'''

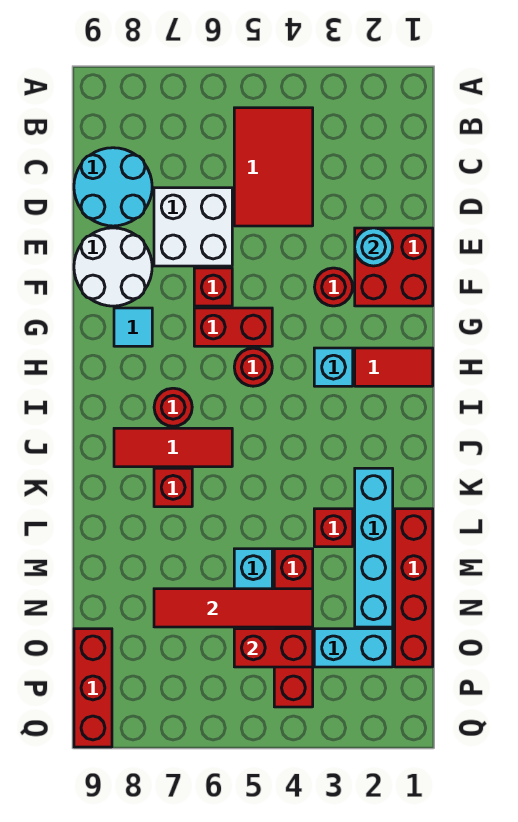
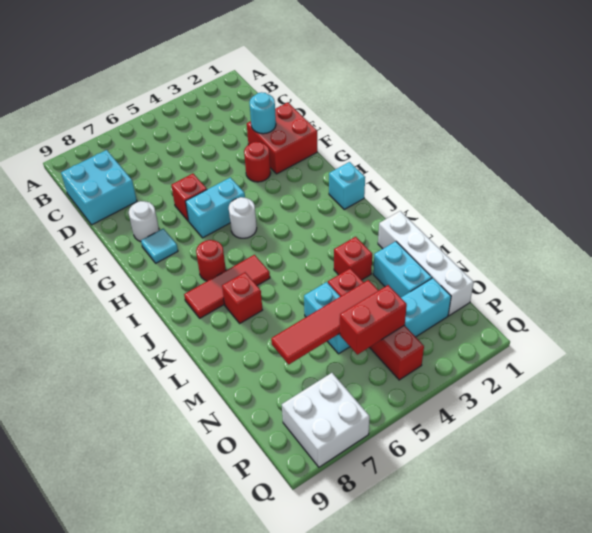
red tile B4:D5 level 1 -> none
cyan round brick C8:D9 level 1 -> cyan brick C8:D9 level 1
white brick D6:E7 level 1 -> white brick P7:Q8 level 1
white round brick E8:F9 level 1 -> white round brick F8 level 1
red brick G5:G6 level 1 -> cyan brick G5:G6 level 1
red tile H1:H2 level 1 -> none
cyan brick H3 level 1 -> cyan brick I1 level 1
red round brick H5 level 1 -> white round brick H5 level 1
cyan brick K2:N2 level 1 -> cyan brick M2:N2 level 1
red brick L1:O1 level 1 -> white brick L1:O1 level 1
red brick O9:Q9 level 1 -> none

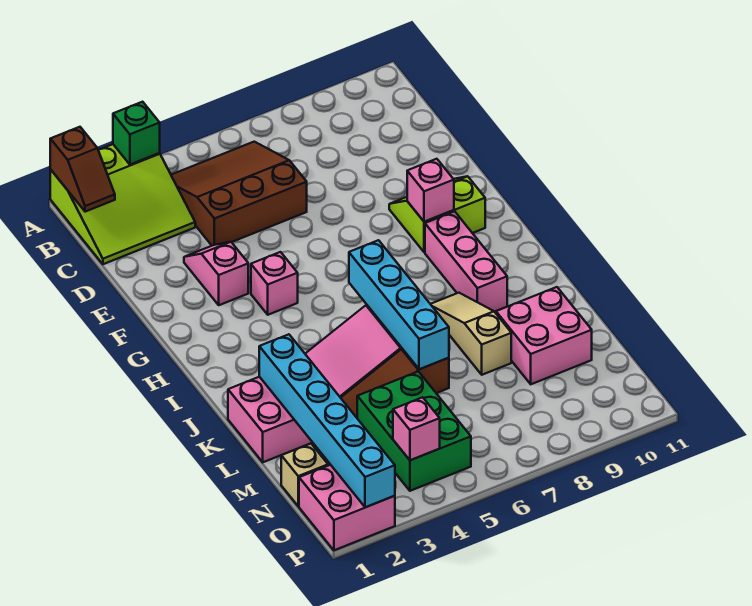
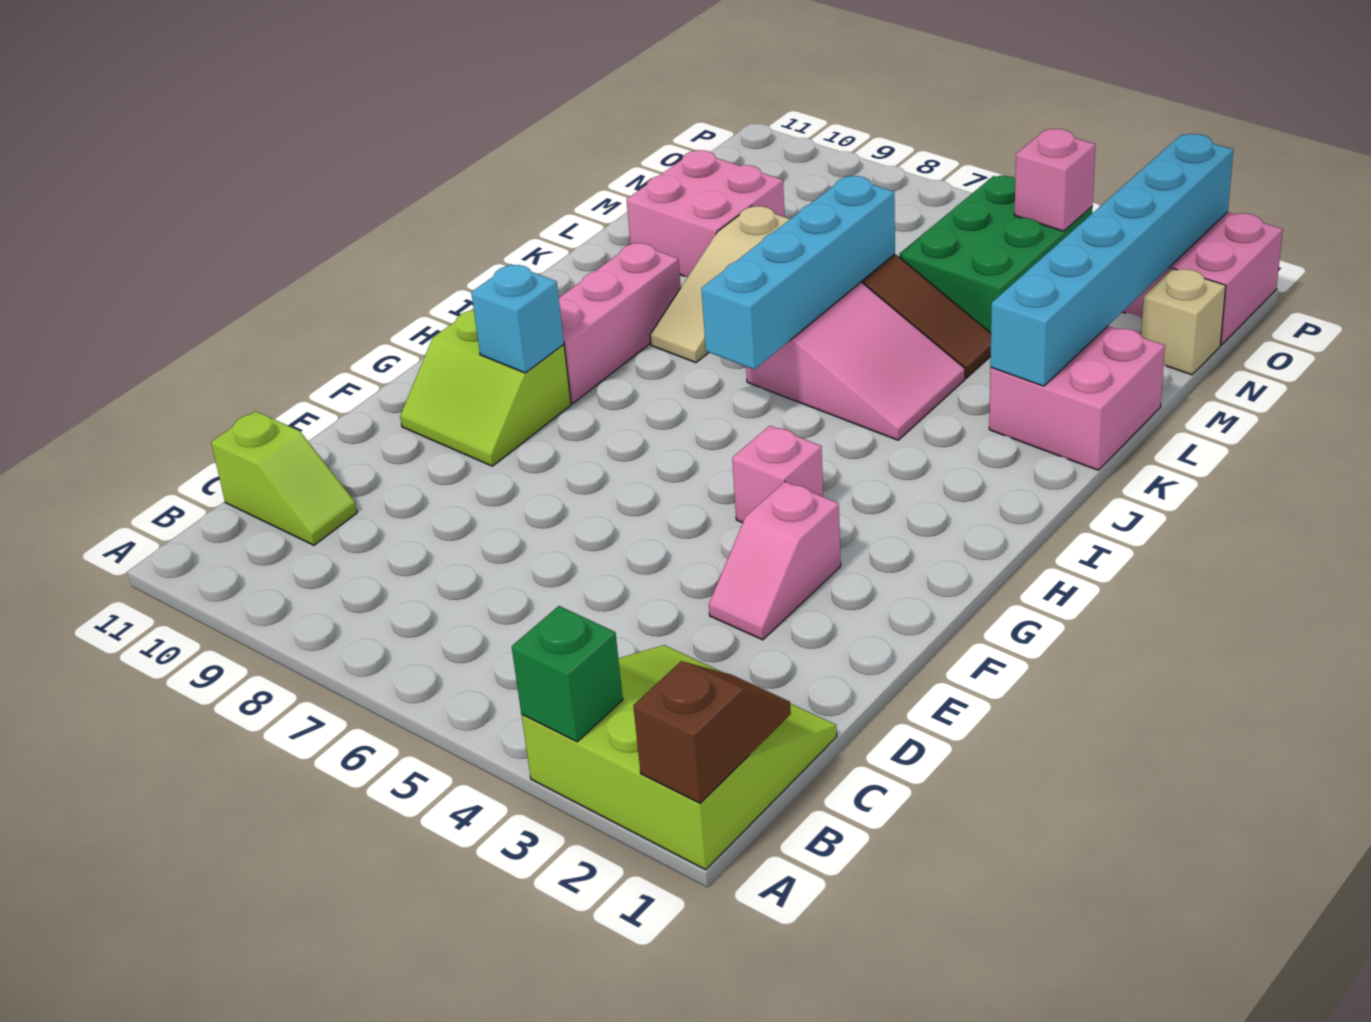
brown slope B4:D6 level 1 top D -> none
none -> lime slope C10:C11 level 1 top 11
pink brick G9 level 2 -> cyan brick G9 level 2

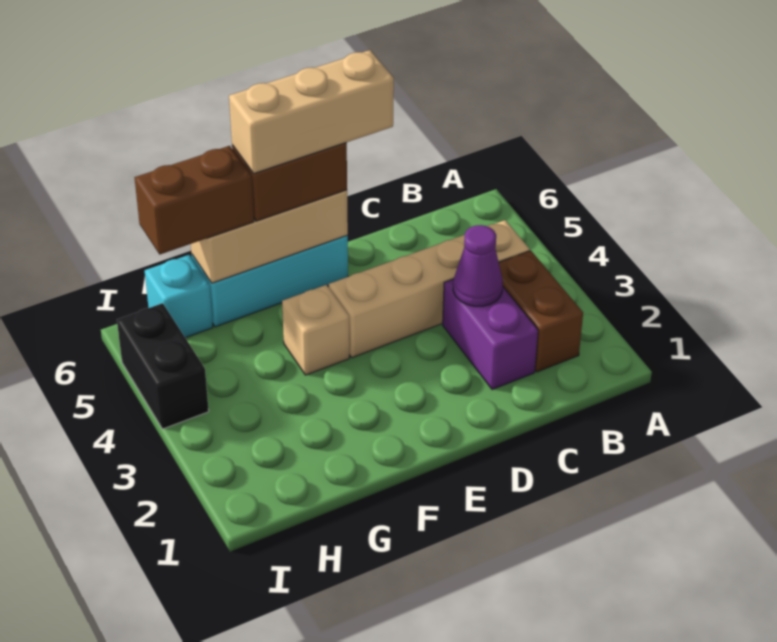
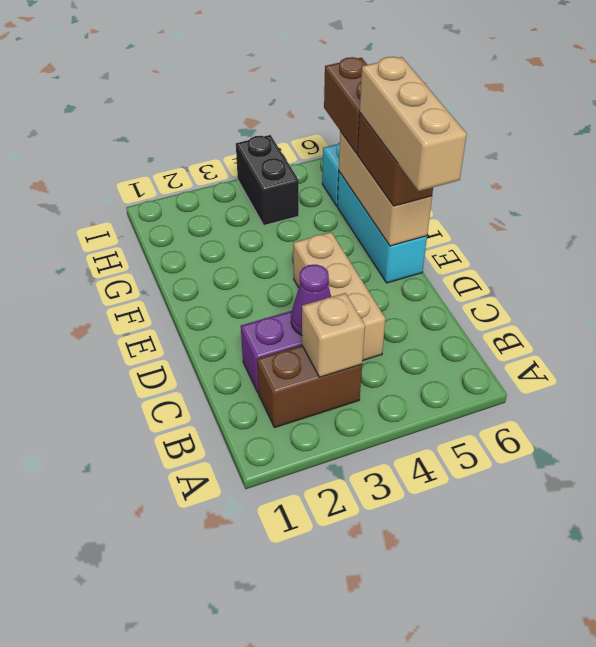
tan brick B4:E4 level 1 -> tan brick C4:E4 level 1
tan brick F4 level 1 -> tan brick B3 level 2
black brick I4:I5 level 1 -> black brick H4:I4 level 1

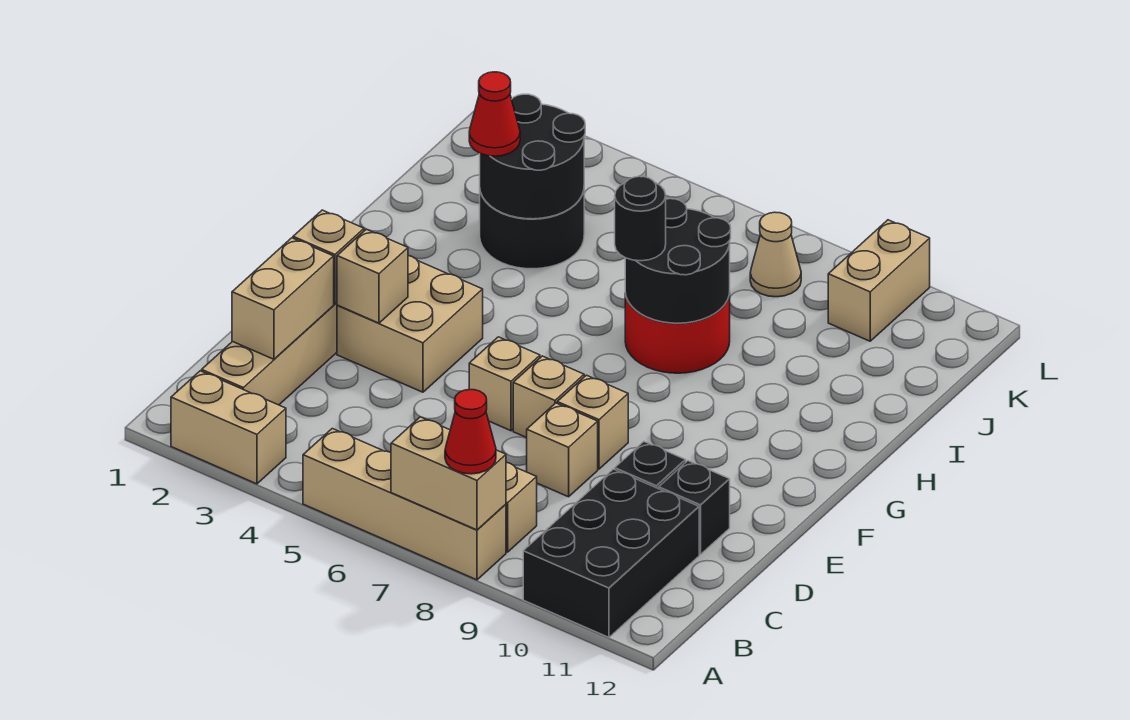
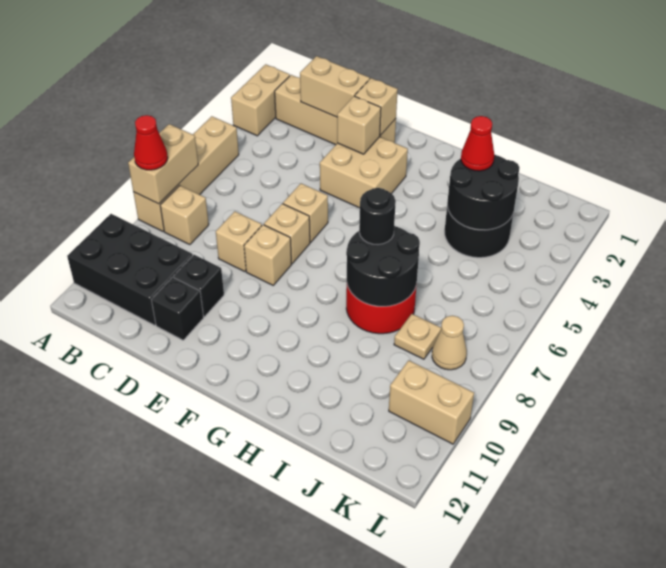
none -> tan plate J8 level 1

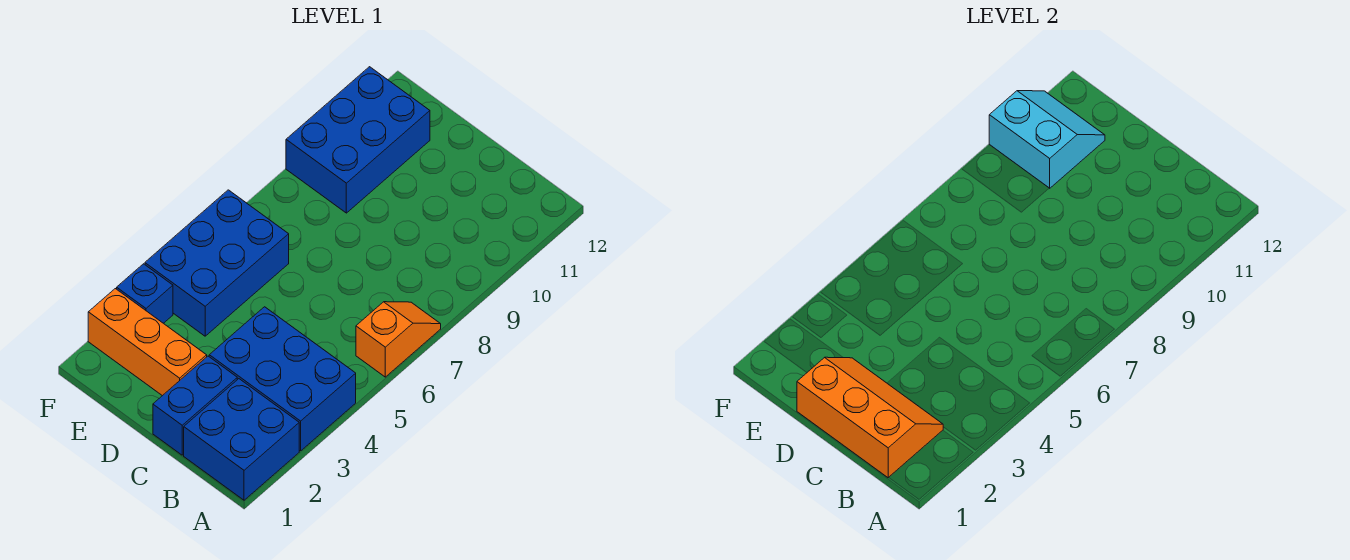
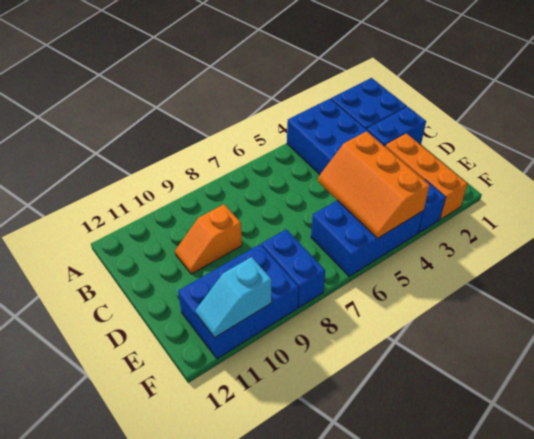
orange slope A6:A7 level 1 top 6 -> orange slope C9:C10 level 1 top 9
orange slope B1:D2 level 2 top 1 -> orange slope D4:F5 level 2 top 4
none -> blue brick E8:F8 level 1
cyan slope E10:F11 level 2 top 10 -> cyan slope F10:F11 level 2 top 10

'''

■ **PROBLEM**
The response should consist of the lines above from the first through the one containing "red tile H1:H2 level 1 -> none", transcribed exactly, with every picture left out.

■ **COMPLETED TASK**
red tile B4:D5 level 1 -> none
cyan round brick C8:D9 level 1 -> cyan brick C8:D9 level 1
white brick D6:E7 level 1 -> white brick P7:Q8 level 1
white round brick E8:F9 level 1 -> white round brick F8 level 1
red brick G5:G6 level 1 -> cyan brick G5:G6 level 1
red tile H1:H2 level 1 -> none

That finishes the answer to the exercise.